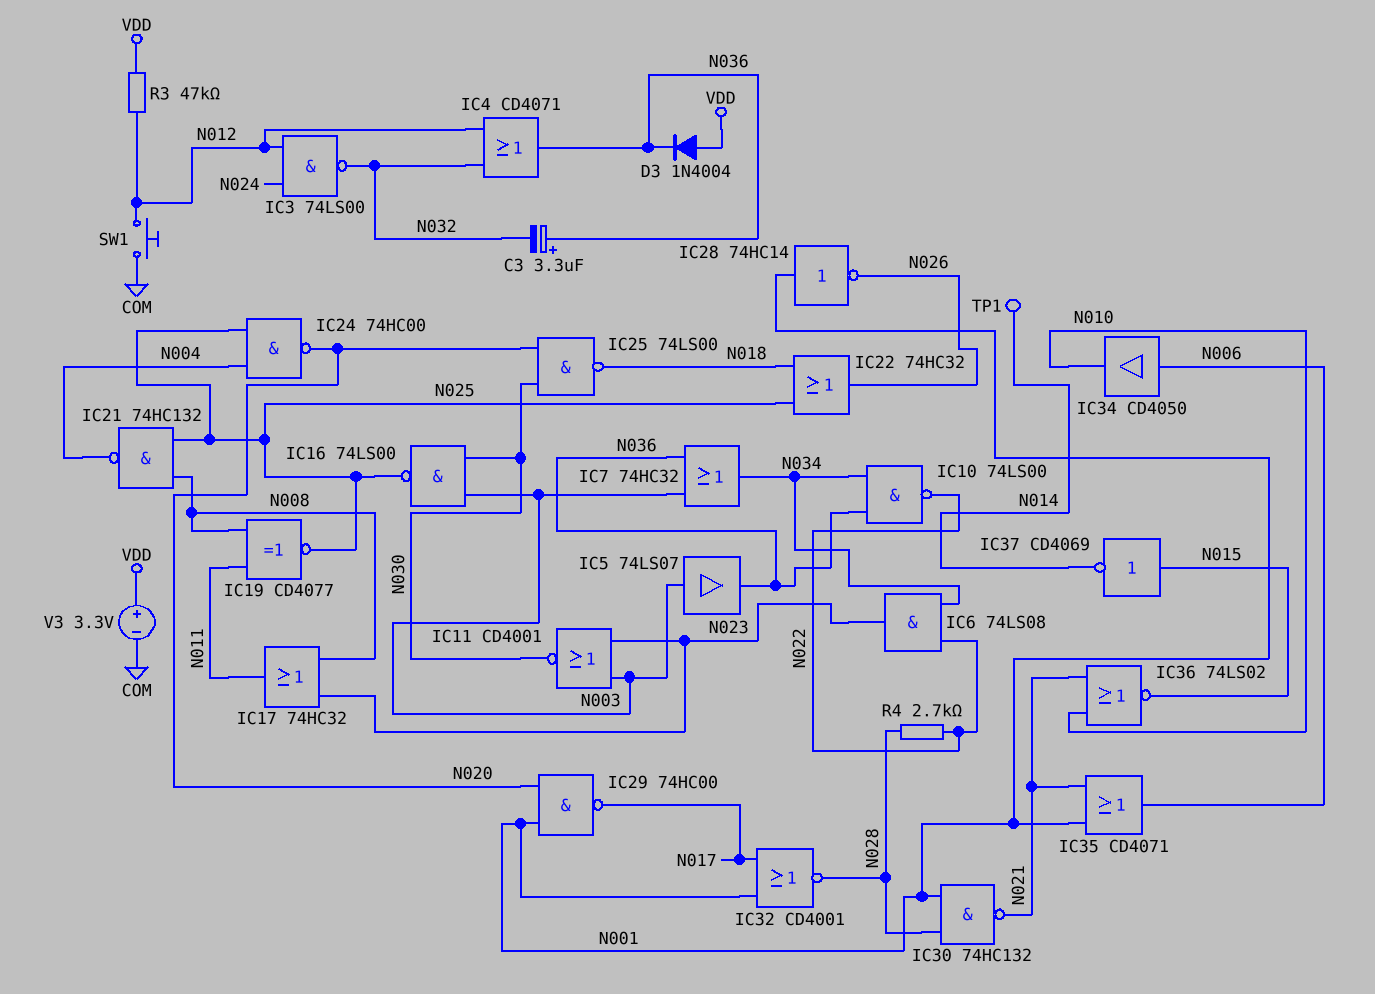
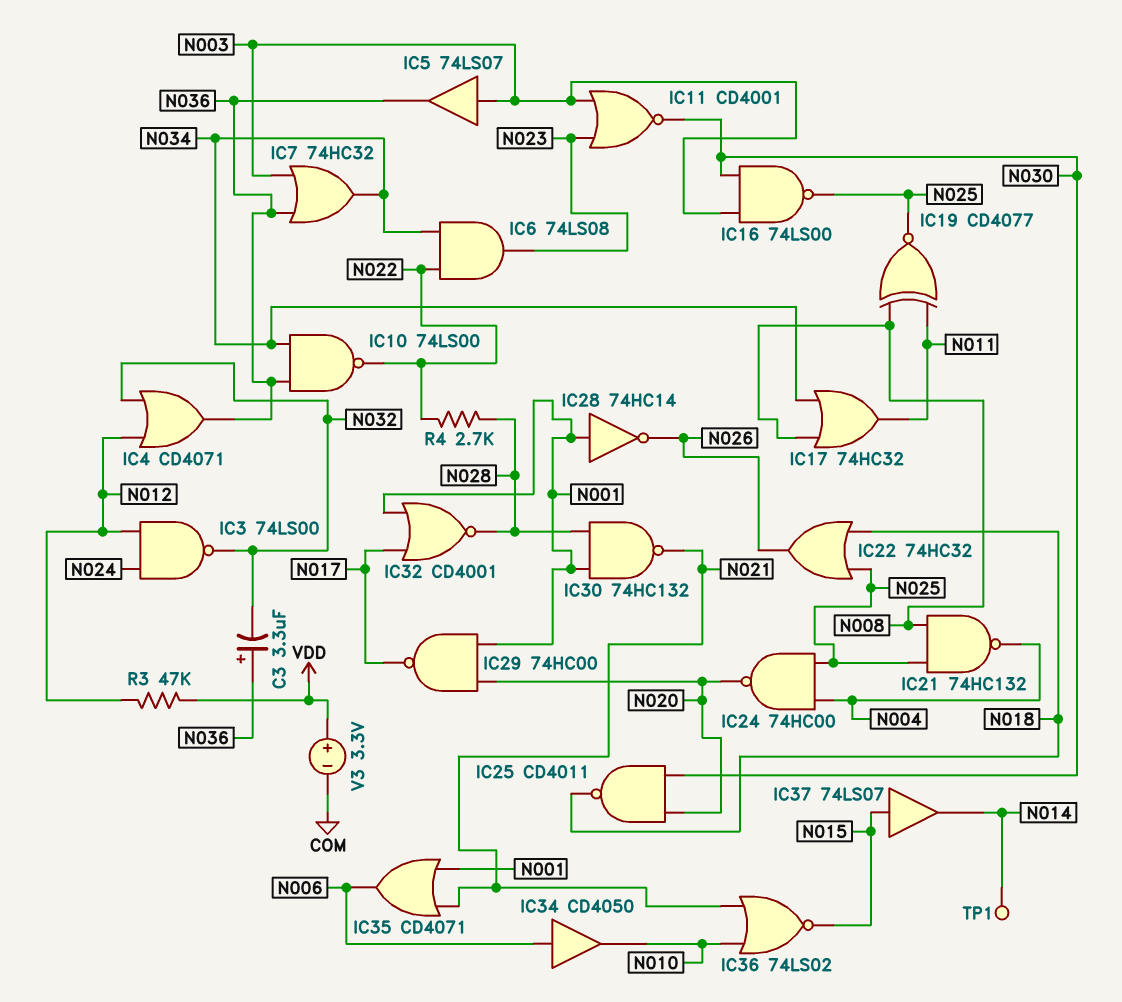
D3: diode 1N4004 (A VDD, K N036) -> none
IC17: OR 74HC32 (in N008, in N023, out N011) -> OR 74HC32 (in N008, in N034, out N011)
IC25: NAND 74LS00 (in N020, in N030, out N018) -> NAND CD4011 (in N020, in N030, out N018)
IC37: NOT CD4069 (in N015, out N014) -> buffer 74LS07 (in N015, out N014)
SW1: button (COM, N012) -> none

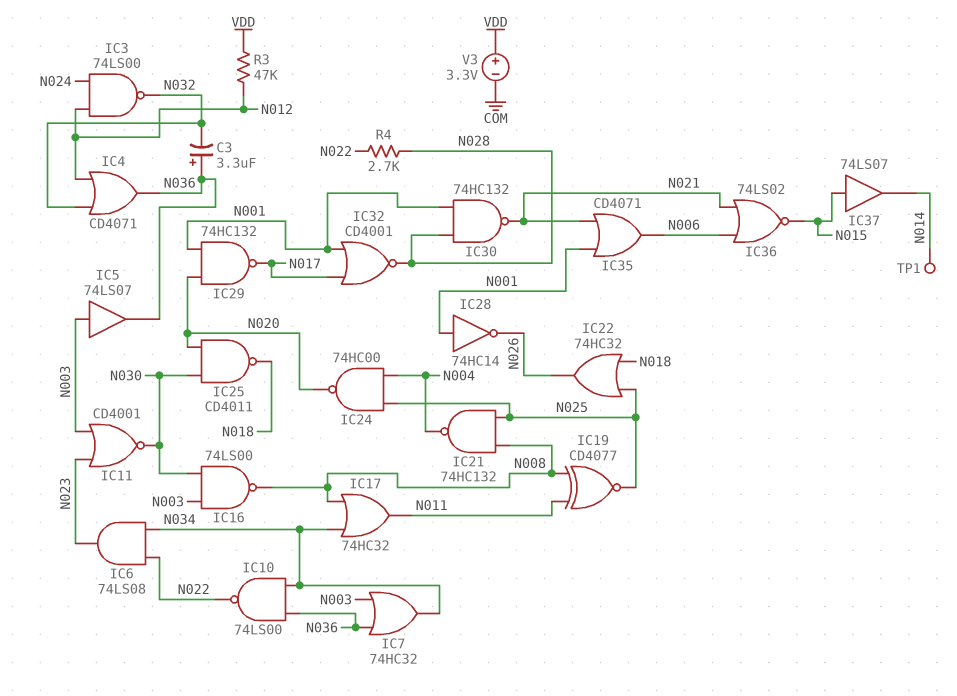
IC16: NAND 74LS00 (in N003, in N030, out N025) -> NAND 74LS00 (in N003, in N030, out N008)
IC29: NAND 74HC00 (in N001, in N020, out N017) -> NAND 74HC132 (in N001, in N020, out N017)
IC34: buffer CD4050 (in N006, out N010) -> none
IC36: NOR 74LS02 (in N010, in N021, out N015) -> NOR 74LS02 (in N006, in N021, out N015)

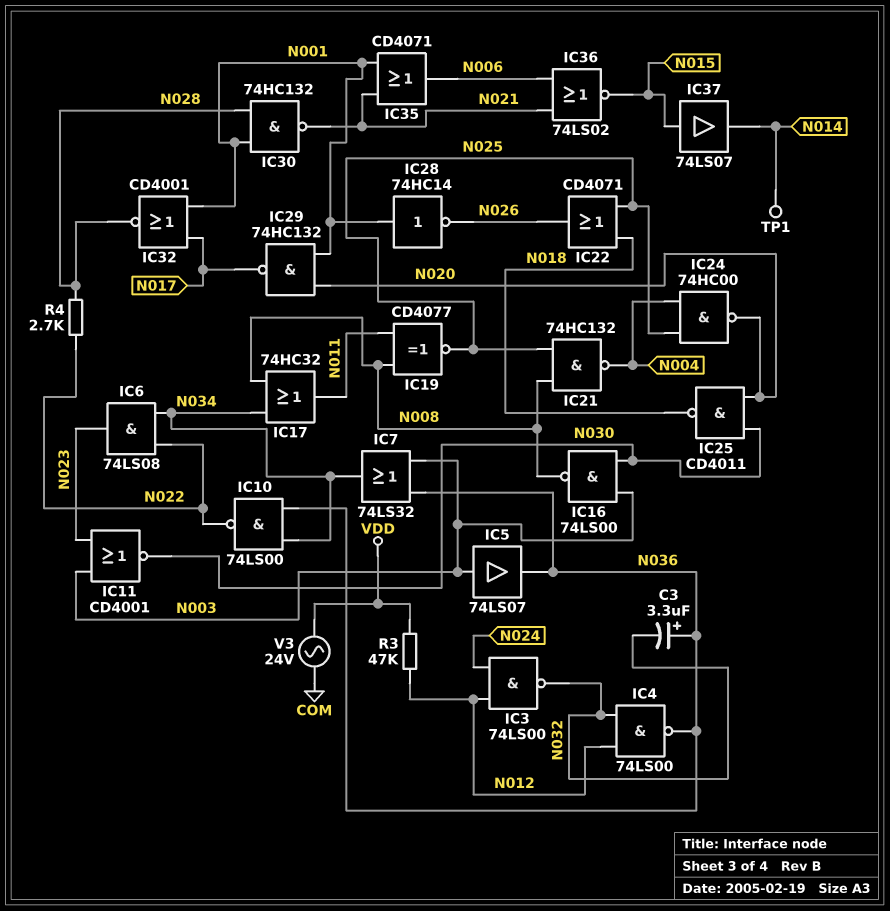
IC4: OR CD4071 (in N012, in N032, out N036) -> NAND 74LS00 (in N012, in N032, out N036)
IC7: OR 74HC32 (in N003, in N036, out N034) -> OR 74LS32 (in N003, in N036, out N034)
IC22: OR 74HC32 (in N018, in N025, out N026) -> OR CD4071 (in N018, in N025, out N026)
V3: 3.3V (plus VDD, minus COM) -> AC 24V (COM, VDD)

----------

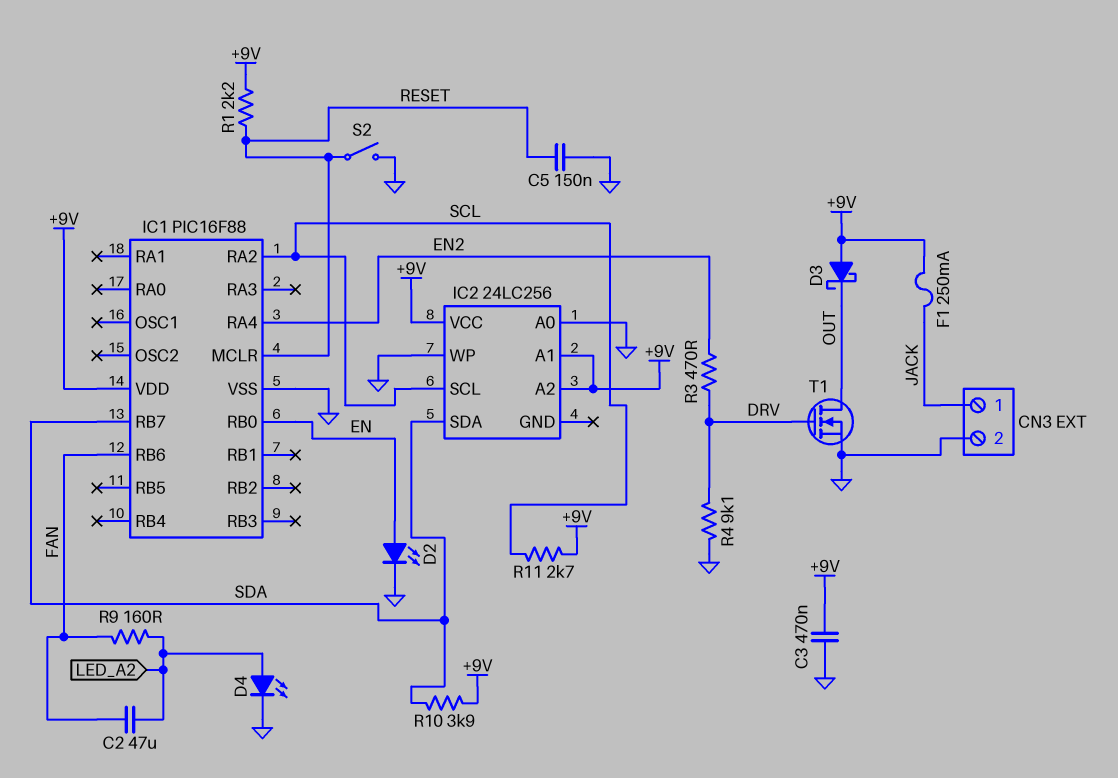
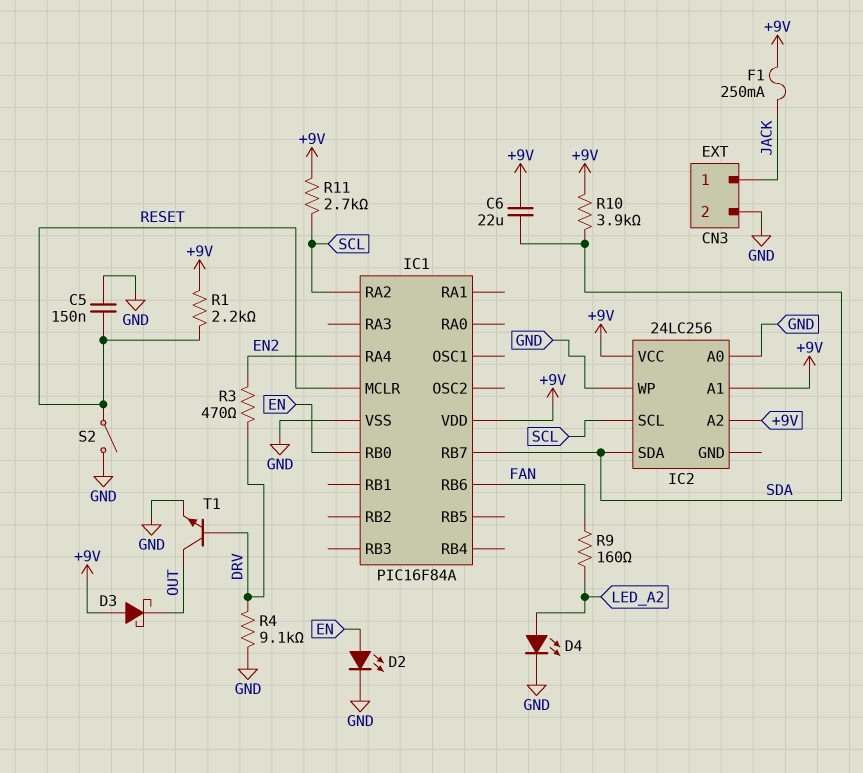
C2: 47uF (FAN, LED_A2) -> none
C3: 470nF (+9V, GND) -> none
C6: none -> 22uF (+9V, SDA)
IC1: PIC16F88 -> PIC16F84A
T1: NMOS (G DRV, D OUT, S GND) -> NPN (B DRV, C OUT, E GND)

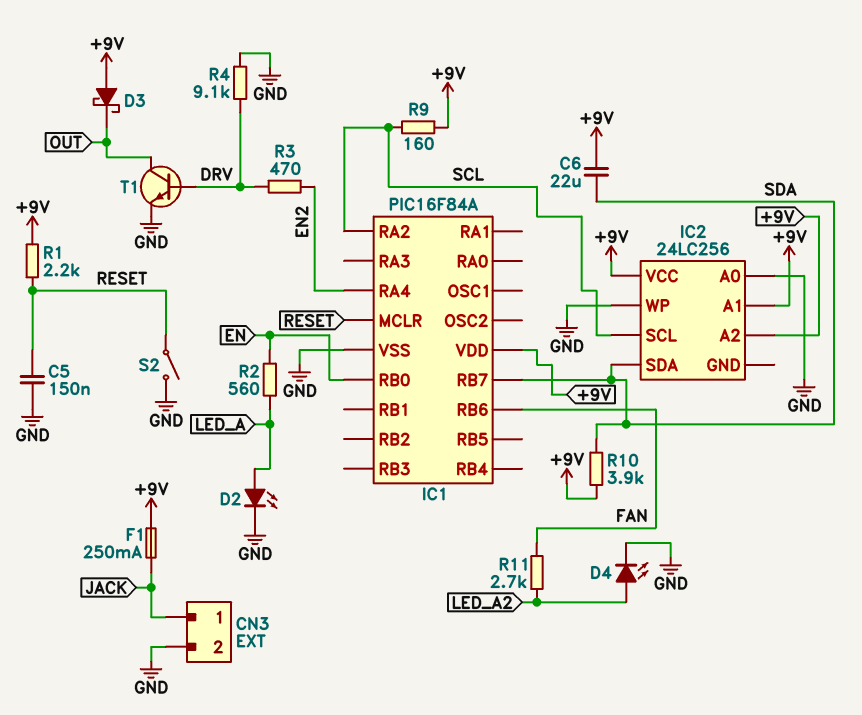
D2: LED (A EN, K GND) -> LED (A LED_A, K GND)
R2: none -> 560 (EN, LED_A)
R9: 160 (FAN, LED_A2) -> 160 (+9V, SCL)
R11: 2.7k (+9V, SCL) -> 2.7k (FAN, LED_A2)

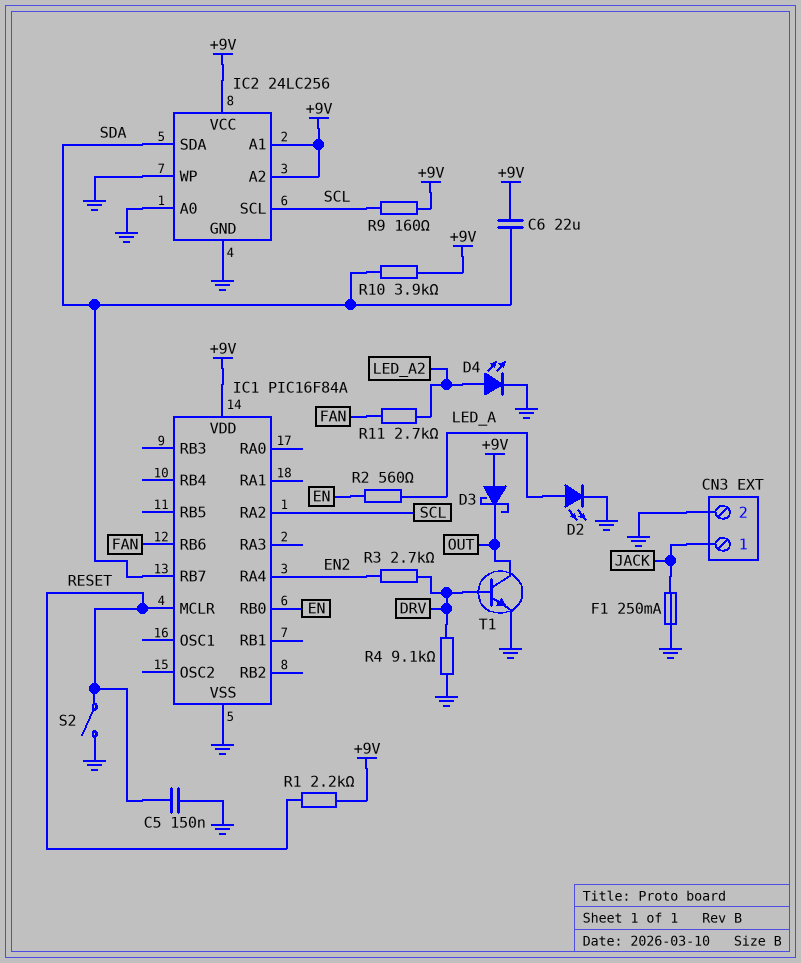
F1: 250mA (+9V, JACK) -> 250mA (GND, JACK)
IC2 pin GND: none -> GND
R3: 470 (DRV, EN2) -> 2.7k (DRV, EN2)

----------

### Problem description:
Nothing but the lines above, starting at the line that contains "T1: NMOS (G" and ending at the line that contains "R3: 470 (DRV, EN2) -> 2.7k (DRV, EN2)", should be given again, exactly and without the pictures.

### Output of the task:
T1: NMOS (G DRV, D OUT, S GND) -> NPN (B DRV, C OUT, E GND)

D2: LED (A EN, K GND) -> LED (A LED_A, K GND)
R2: none -> 560 (EN, LED_A)
R9: 160 (FAN, LED_A2) -> 160 (+9V, SCL)
R11: 2.7k (+9V, SCL) -> 2.7k (FAN, LED_A2)

F1: 250mA (+9V, JACK) -> 250mA (GND, JACK)
IC2 pin GND: none -> GND
R3: 470 (DRV, EN2) -> 2.7k (DRV, EN2)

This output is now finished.